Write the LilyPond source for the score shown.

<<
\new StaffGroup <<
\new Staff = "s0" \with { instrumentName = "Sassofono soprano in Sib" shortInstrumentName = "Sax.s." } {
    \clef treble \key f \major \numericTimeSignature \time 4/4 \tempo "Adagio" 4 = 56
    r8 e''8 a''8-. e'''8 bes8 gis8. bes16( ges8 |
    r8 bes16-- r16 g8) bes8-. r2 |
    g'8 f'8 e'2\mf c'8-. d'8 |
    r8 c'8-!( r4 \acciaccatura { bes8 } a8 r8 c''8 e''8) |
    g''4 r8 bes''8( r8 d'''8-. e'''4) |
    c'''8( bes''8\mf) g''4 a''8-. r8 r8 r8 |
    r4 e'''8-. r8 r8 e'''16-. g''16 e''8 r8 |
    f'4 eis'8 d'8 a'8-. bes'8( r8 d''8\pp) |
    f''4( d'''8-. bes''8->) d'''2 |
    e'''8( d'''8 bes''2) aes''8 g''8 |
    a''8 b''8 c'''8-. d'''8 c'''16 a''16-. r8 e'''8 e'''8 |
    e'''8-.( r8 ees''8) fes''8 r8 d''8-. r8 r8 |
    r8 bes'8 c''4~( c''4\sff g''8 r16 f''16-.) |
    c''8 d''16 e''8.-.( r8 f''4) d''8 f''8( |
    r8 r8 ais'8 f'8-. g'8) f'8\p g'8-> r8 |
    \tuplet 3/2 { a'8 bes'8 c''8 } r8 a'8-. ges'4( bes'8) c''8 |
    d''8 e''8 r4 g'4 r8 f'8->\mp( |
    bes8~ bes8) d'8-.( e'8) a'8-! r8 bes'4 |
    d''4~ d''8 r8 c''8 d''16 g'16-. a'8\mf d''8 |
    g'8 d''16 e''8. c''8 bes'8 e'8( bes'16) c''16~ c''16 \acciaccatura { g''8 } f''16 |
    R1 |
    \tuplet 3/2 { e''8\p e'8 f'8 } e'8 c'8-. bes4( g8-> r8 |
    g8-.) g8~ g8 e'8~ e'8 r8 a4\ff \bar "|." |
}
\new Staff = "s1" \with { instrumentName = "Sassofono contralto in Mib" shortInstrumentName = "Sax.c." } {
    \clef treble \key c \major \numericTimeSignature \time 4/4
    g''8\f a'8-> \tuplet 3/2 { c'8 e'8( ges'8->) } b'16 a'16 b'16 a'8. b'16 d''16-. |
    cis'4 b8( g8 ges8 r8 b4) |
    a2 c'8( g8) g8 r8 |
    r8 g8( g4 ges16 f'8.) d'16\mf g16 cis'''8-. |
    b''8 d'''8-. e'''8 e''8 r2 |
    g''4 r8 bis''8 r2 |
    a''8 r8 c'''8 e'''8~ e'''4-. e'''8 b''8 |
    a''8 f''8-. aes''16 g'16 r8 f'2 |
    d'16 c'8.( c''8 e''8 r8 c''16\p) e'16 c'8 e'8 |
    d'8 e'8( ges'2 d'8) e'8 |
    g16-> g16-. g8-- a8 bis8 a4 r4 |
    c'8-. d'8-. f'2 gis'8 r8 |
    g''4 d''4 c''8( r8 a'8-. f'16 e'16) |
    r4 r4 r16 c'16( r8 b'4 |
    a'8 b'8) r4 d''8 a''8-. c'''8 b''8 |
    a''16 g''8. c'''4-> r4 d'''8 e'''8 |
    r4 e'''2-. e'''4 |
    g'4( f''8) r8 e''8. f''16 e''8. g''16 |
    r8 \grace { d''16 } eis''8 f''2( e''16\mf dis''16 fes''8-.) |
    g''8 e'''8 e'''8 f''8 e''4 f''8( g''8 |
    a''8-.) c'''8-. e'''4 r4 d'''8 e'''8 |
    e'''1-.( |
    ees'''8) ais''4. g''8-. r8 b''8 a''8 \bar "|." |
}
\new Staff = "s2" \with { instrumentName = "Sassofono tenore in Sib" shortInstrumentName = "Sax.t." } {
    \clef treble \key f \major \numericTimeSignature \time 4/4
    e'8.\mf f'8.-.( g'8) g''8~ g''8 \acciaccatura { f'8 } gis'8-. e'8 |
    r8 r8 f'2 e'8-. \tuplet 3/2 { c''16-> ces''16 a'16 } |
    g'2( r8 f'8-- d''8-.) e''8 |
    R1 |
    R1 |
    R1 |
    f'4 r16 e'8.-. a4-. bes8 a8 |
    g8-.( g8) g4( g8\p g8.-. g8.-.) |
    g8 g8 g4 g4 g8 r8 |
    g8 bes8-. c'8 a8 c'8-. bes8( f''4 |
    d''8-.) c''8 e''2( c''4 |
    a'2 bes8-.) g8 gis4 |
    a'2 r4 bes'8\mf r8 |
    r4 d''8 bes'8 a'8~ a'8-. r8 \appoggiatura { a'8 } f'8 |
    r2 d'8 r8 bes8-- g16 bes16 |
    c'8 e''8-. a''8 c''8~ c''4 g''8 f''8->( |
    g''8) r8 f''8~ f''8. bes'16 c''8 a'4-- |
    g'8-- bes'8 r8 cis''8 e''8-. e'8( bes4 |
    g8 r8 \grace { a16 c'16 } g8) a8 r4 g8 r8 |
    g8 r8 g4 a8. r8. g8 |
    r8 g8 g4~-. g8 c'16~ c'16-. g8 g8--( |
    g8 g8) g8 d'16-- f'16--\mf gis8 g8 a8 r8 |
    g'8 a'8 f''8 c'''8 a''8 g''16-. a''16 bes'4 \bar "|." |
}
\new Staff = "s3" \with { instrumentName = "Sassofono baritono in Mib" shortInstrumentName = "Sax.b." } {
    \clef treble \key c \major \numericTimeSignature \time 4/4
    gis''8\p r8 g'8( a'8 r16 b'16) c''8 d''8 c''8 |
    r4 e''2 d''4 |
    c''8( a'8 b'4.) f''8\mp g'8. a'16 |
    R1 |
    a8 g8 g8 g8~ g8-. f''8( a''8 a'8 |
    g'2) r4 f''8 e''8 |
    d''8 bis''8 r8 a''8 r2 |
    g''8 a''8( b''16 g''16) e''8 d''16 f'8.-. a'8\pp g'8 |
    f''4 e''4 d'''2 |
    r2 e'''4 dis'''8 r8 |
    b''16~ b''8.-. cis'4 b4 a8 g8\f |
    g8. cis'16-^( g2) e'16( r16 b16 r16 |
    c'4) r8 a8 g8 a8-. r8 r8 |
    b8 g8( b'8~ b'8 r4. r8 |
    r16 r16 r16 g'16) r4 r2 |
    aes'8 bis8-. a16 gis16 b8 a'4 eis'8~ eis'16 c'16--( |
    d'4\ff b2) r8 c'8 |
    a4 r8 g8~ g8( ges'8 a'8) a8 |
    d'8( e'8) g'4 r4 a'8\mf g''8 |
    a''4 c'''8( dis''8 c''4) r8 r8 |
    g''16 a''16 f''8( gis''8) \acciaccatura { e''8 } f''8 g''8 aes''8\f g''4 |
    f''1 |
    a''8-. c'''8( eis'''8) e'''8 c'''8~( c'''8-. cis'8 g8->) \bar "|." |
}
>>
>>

# # # # #

| Exercise description |
Locate every line in the records above that contains the string "tuplet" and copy each one in full. Match case exactly.

| Task result |
    \tuplet 3/2 { a'8 bes'8 c''8 } r8 a'8-. ges'4( bes'8) c''8 |
    \tuplet 3/2 { e''8\p e'8 f'8 } e'8 c'8-. bes4( g8-> r8 |
    g''8\f a'8-> \tuplet 3/2 { c'8 e'8( ges'8->) } b'16 a'16 b'16 a'8. b'16 d''16-. |
    r8 r8 f'2 e'8-. \tuplet 3/2 { c''16-> ces''16 a'16 } |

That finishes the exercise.